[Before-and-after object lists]
_____

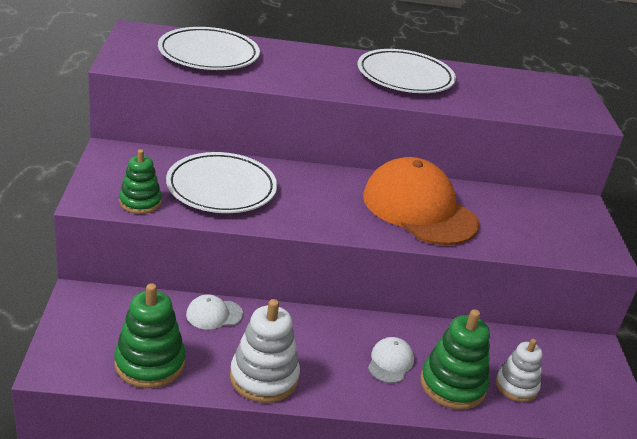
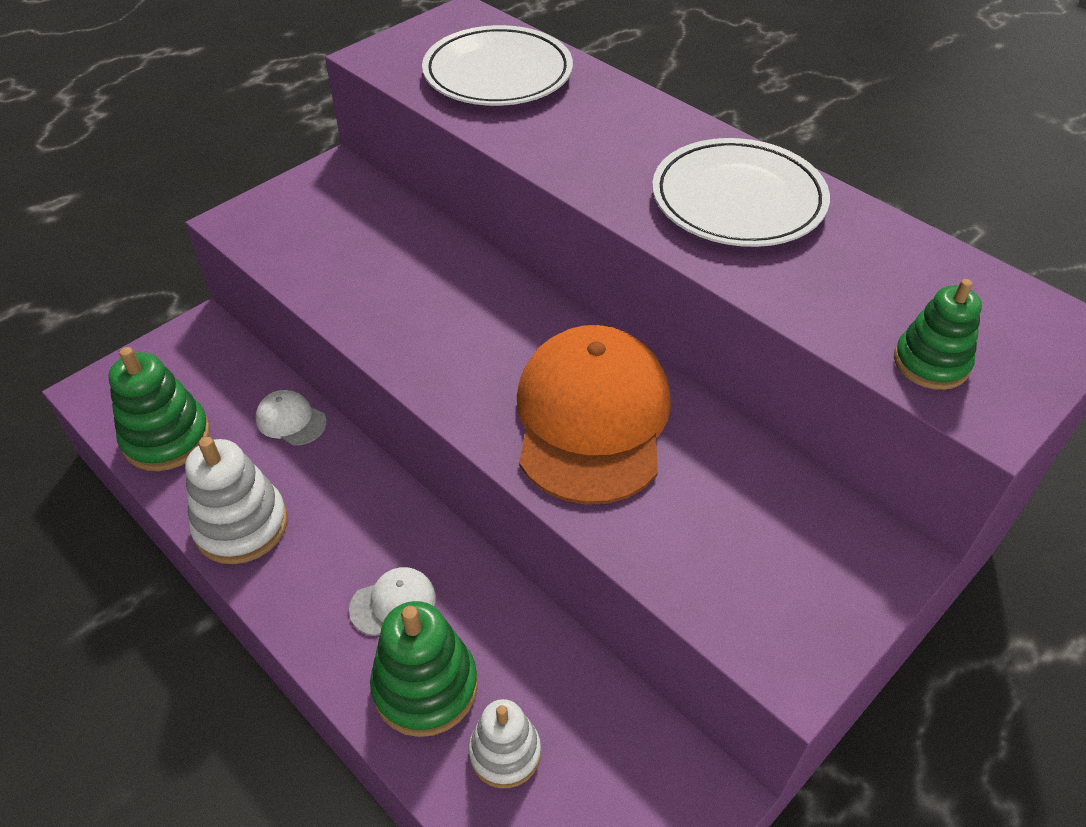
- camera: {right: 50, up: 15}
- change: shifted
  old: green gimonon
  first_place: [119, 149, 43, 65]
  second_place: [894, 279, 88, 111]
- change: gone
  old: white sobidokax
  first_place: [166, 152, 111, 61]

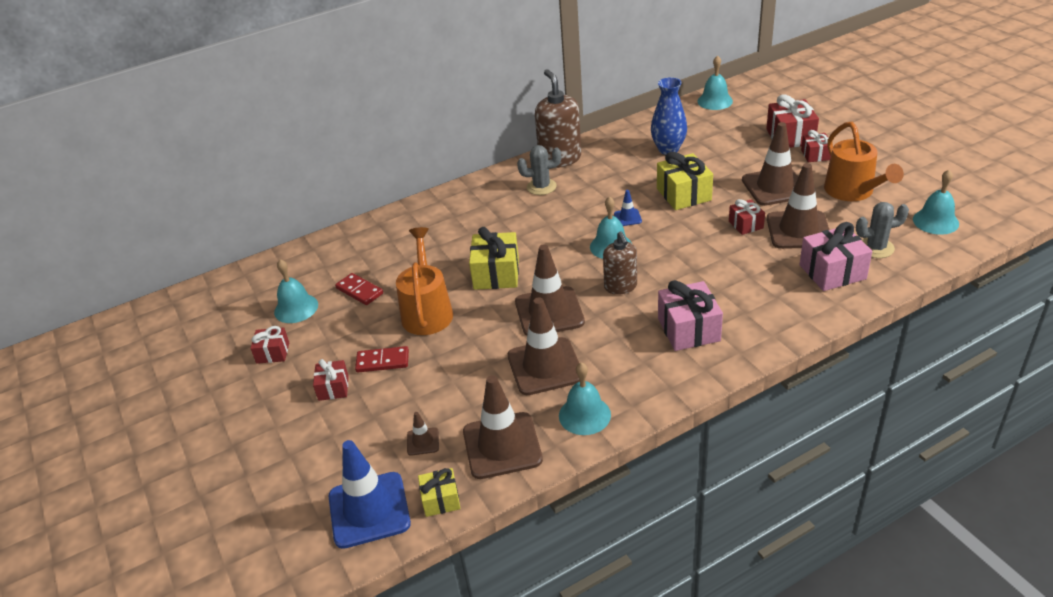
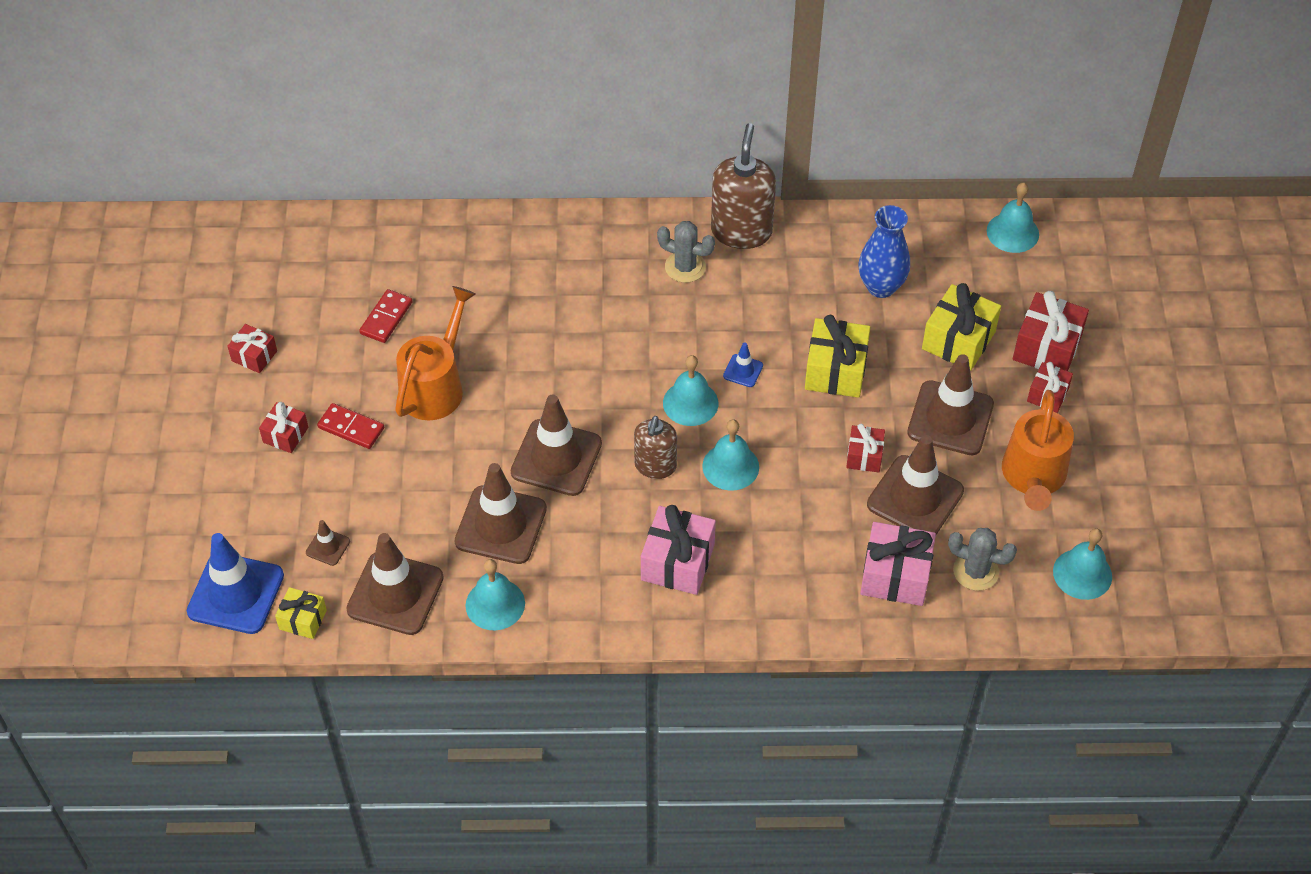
- camera: {right: 25, up: 15}
- change: rotated
  old: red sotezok
  first_place: [335, 273, 48, 32]
  second_place: [359, 289, 54, 54]
  degrees: 45
- change: shifted
  old:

_____

* [What to work on] Set down every line above exactly, pictures excluded.

* [Written answer]
- camera: {right: 50, up: 15}
- change: shifted
  old: green gimonon
  first_place: [119, 149, 43, 65]
  second_place: [894, 279, 88, 111]
- change: gone
  old: white sobidokax
  first_place: [166, 152, 111, 61]

- camera: {right: 25, up: 15}
- change: rotated
  old: red sotezok
  first_place: [335, 273, 48, 32]
  second_place: [359, 289, 54, 54]
  degrees: 45
- change: shifted
  old:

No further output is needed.